Object change descriptions:

*** Block opens ***

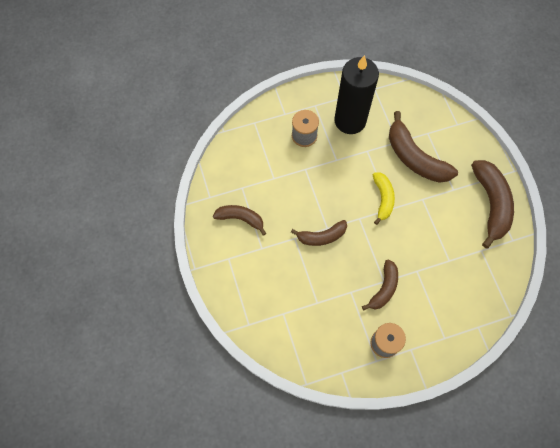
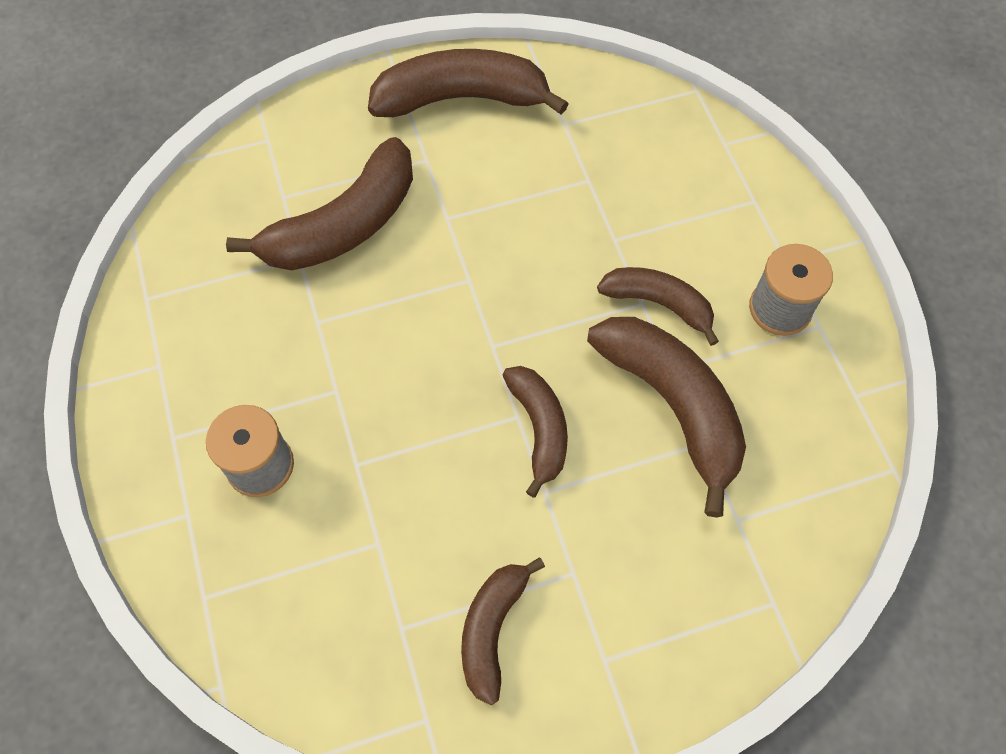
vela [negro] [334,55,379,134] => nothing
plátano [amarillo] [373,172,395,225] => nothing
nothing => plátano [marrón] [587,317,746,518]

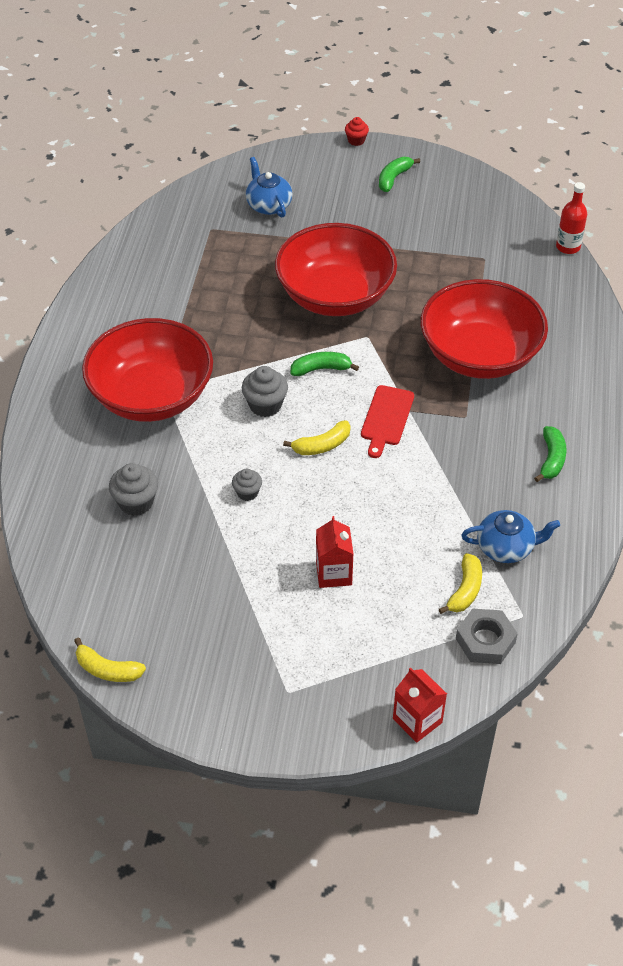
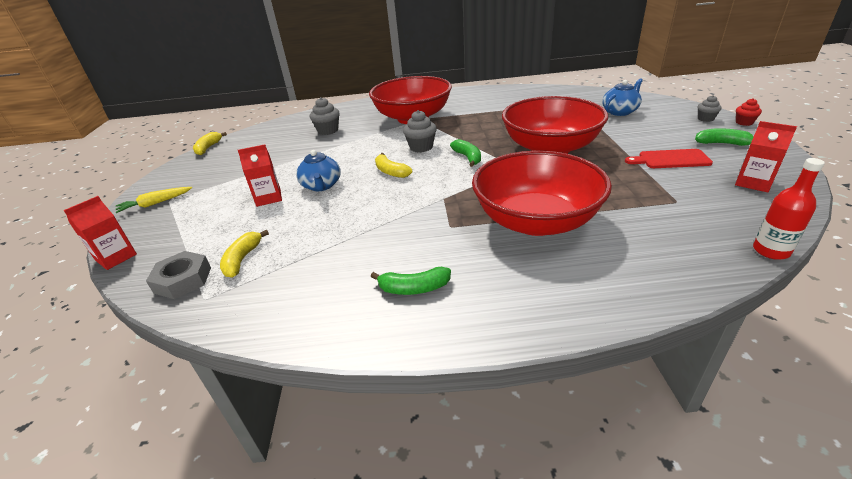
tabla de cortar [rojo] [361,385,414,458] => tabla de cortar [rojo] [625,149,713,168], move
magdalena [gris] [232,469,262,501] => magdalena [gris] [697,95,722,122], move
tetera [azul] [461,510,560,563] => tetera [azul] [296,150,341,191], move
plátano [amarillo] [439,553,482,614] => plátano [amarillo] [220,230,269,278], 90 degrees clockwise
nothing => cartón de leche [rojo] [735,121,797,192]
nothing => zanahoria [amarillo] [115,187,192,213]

*** Block closes ***

Exercise: Locate and copy each line in the data above that includes the word "nothing".

Answer for the task:
vela [negro] [334,55,379,134] => nothing
plátano [amarillo] [373,172,395,225] => nothing
nothing => plátano [marrón] [587,317,746,518]
nothing => cartón de leche [rojo] [735,121,797,192]
nothing => zanahoria [amarillo] [115,187,192,213]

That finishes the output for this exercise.